• [Activity] Every record must be copied out exactly.

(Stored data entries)
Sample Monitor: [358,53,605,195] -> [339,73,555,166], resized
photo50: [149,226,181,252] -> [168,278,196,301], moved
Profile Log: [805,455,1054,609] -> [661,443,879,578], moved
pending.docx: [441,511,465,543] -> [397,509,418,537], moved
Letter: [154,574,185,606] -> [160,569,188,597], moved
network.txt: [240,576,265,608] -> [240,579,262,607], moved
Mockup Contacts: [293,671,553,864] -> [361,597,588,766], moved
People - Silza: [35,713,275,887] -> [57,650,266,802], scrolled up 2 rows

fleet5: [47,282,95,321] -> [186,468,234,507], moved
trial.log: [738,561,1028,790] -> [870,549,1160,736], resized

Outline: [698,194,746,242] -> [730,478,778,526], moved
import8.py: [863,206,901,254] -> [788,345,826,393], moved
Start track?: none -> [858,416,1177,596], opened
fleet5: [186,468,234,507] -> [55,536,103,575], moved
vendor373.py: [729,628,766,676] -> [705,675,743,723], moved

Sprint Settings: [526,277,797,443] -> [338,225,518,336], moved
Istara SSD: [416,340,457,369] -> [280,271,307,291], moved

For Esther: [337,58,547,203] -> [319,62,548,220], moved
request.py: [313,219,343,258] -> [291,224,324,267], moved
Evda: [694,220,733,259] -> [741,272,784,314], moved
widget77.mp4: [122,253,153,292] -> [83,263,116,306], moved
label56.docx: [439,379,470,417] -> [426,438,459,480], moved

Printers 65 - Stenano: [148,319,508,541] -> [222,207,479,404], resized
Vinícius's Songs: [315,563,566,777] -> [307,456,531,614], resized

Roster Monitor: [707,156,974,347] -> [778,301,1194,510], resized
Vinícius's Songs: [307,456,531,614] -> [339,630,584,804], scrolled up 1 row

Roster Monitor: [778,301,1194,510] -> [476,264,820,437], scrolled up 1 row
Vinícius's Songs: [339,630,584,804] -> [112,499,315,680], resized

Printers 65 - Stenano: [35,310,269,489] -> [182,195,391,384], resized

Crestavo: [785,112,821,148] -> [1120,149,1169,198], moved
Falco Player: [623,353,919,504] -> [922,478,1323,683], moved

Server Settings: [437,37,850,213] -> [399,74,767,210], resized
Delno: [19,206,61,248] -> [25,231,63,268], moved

• [Task output]
Sample Monitor: [358,53,605,195] -> [339,73,555,166], resized
photo50: [149,226,181,252] -> [168,278,196,301], moved
Profile Log: [805,455,1054,609] -> [661,443,879,578], moved
pending.docx: [441,511,465,543] -> [397,509,418,537], moved
Letter: [154,574,185,606] -> [160,569,188,597], moved
network.txt: [240,576,265,608] -> [240,579,262,607], moved
Mockup Contacts: [293,671,553,864] -> [361,597,588,766], moved
People - Silza: [35,713,275,887] -> [57,650,266,802], scrolled up 2 rows

fleet5: [47,282,95,321] -> [186,468,234,507], moved
trial.log: [738,561,1028,790] -> [870,549,1160,736], resized

Outline: [698,194,746,242] -> [730,478,778,526], moved
import8.py: [863,206,901,254] -> [788,345,826,393], moved
Start track?: none -> [858,416,1177,596], opened
fleet5: [186,468,234,507] -> [55,536,103,575], moved
vendor373.py: [729,628,766,676] -> [705,675,743,723], moved

Sprint Settings: [526,277,797,443] -> [338,225,518,336], moved
Istara SSD: [416,340,457,369] -> [280,271,307,291], moved

For Esther: [337,58,547,203] -> [319,62,548,220], moved
request.py: [313,219,343,258] -> [291,224,324,267], moved
Evda: [694,220,733,259] -> [741,272,784,314], moved
widget77.mp4: [122,253,153,292] -> [83,263,116,306], moved
label56.docx: [439,379,470,417] -> [426,438,459,480], moved

Printers 65 - Stenano: [148,319,508,541] -> [222,207,479,404], resized
Vinícius's Songs: [315,563,566,777] -> [307,456,531,614], resized

Roster Monitor: [707,156,974,347] -> [778,301,1194,510], resized
Vinícius's Songs: [307,456,531,614] -> [339,630,584,804], scrolled up 1 row

Roster Monitor: [778,301,1194,510] -> [476,264,820,437], scrolled up 1 row
Vinícius's Songs: [339,630,584,804] -> [112,499,315,680], resized

Printers 65 - Stenano: [35,310,269,489] -> [182,195,391,384], resized

Crestavo: [785,112,821,148] -> [1120,149,1169,198], moved
Falco Player: [623,353,919,504] -> [922,478,1323,683], moved

Server Settings: [437,37,850,213] -> [399,74,767,210], resized
Delno: [19,206,61,248] -> [25,231,63,268], moved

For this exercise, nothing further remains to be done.